» Work instruction
Your job is to return every line in the data holding the string "pink".

» Collected material
**********
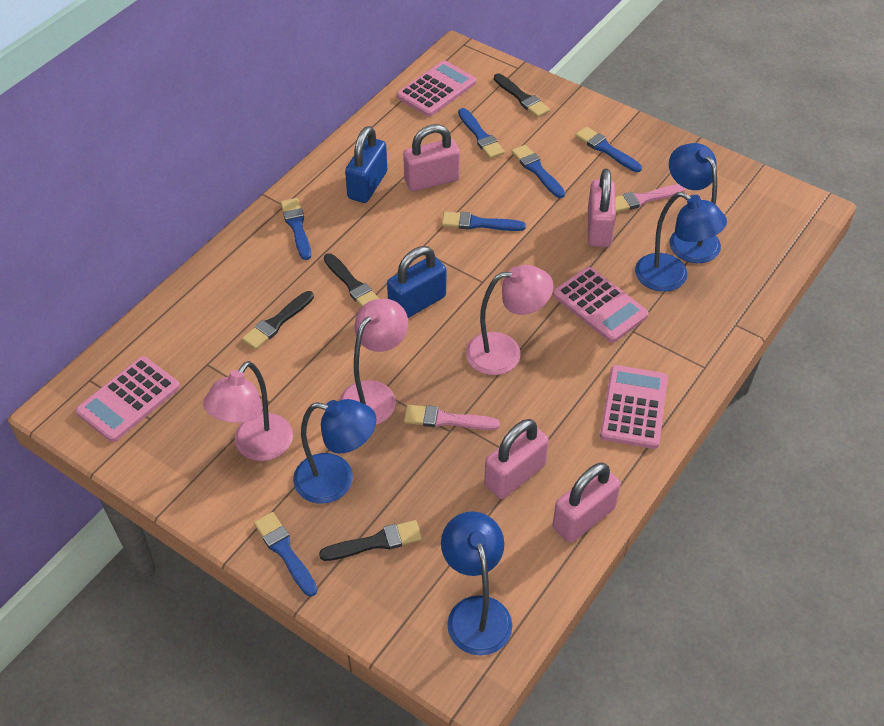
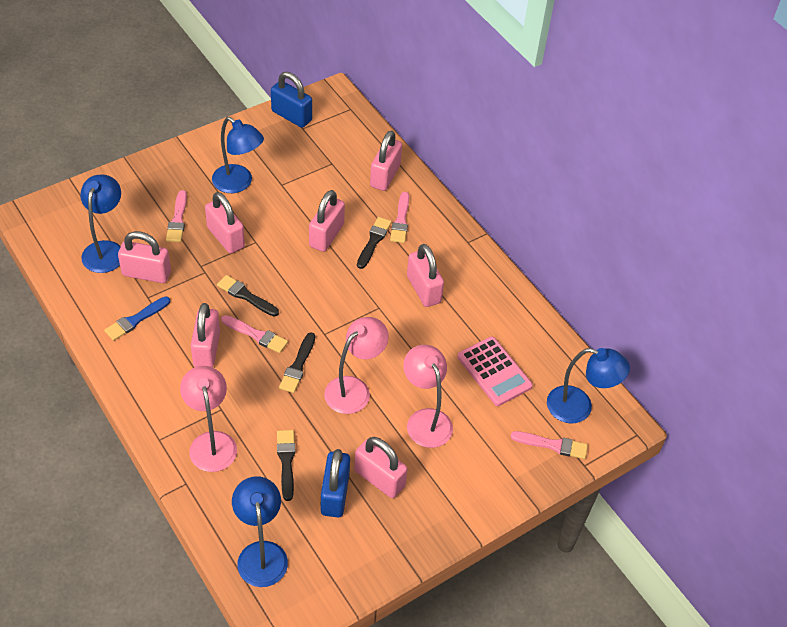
blue brush: 6 -> 1
pink brush: 2 -> 4
pink calculator: 4 -> 1
pink padlock: 4 -> 7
**********
» Answer area
pink brush: 2 -> 4
pink calculator: 4 -> 1
pink padlock: 4 -> 7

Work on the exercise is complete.